#### Aim of the exercise:
Among the entries below, take the line with "pos1: [291, 150, 371, 200]" and the line with "after: royal blue duck", and output them and every line between them exactly, with nothing else.
=== Begin Enclosure ===
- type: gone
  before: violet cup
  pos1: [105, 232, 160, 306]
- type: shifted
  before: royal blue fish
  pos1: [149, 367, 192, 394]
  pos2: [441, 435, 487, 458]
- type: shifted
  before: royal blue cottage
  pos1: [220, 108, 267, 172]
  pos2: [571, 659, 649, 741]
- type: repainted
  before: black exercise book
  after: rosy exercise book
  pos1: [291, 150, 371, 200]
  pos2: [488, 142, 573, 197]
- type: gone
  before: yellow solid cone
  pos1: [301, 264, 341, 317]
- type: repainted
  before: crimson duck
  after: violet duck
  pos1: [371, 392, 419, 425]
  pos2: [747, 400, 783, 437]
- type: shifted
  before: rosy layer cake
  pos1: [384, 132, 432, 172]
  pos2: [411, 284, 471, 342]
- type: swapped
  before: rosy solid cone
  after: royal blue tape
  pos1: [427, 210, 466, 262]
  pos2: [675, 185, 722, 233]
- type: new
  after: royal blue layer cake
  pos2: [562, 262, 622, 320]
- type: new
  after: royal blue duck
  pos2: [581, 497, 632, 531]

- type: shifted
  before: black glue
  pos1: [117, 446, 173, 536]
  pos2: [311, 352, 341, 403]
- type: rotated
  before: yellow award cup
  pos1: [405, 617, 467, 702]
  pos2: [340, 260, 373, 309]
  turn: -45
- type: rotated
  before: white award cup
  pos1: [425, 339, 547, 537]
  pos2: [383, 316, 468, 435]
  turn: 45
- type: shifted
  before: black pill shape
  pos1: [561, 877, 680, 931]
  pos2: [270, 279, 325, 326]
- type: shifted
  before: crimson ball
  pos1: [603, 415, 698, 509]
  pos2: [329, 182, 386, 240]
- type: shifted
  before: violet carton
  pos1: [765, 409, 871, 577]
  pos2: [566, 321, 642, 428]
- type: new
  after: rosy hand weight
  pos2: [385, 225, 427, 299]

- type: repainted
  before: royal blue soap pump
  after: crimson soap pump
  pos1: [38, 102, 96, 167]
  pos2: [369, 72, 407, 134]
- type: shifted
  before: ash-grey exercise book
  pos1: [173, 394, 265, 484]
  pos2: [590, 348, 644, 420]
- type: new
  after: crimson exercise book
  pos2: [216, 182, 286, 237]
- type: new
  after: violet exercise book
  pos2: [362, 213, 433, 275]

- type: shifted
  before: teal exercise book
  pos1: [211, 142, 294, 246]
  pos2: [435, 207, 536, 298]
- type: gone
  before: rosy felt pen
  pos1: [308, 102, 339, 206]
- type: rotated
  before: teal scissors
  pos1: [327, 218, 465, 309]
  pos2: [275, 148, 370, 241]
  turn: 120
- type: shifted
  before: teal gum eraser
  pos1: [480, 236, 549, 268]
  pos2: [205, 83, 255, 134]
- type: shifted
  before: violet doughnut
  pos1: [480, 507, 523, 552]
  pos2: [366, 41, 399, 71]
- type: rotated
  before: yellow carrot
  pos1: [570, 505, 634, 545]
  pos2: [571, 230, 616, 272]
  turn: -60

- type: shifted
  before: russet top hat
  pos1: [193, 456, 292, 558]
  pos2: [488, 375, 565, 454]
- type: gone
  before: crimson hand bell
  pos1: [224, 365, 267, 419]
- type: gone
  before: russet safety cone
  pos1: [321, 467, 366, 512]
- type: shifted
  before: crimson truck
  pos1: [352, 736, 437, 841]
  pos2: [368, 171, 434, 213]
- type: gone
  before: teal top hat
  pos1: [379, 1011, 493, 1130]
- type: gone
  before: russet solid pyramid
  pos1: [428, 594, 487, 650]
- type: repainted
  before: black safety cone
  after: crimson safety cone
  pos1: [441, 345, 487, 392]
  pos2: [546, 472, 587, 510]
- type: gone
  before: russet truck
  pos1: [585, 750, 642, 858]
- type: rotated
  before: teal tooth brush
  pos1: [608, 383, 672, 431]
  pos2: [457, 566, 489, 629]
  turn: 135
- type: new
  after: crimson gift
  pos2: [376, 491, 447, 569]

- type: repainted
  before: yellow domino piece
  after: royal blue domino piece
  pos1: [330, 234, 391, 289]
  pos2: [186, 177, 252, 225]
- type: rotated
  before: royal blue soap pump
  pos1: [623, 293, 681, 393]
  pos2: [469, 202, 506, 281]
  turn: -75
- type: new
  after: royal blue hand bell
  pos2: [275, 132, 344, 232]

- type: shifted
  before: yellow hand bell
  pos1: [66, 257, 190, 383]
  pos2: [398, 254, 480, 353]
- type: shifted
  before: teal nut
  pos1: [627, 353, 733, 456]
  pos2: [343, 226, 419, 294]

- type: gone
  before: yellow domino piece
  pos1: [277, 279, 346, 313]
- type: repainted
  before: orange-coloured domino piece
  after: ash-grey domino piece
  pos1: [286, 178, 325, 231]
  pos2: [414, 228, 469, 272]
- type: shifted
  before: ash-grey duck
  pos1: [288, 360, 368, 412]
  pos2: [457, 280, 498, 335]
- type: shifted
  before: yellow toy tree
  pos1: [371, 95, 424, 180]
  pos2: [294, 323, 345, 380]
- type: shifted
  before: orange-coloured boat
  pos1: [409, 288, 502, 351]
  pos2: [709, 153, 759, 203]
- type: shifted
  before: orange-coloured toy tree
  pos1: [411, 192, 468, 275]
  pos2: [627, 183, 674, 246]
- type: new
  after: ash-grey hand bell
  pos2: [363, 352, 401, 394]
=== End Enclosure ===
#### Answer box:
  pos1: [291, 150, 371, 200]
  pos2: [488, 142, 573, 197]
- type: gone
  before: yellow solid cone
  pos1: [301, 264, 341, 317]
- type: repainted
  before: crimson duck
  after: violet duck
  pos1: [371, 392, 419, 425]
  pos2: [747, 400, 783, 437]
- type: shifted
  before: rosy layer cake
  pos1: [384, 132, 432, 172]
  pos2: [411, 284, 471, 342]
- type: swapped
  before: rosy solid cone
  after: royal blue tape
  pos1: [427, 210, 466, 262]
  pos2: [675, 185, 722, 233]
- type: new
  after: royal blue layer cake
  pos2: [562, 262, 622, 320]
- type: new
  after: royal blue duck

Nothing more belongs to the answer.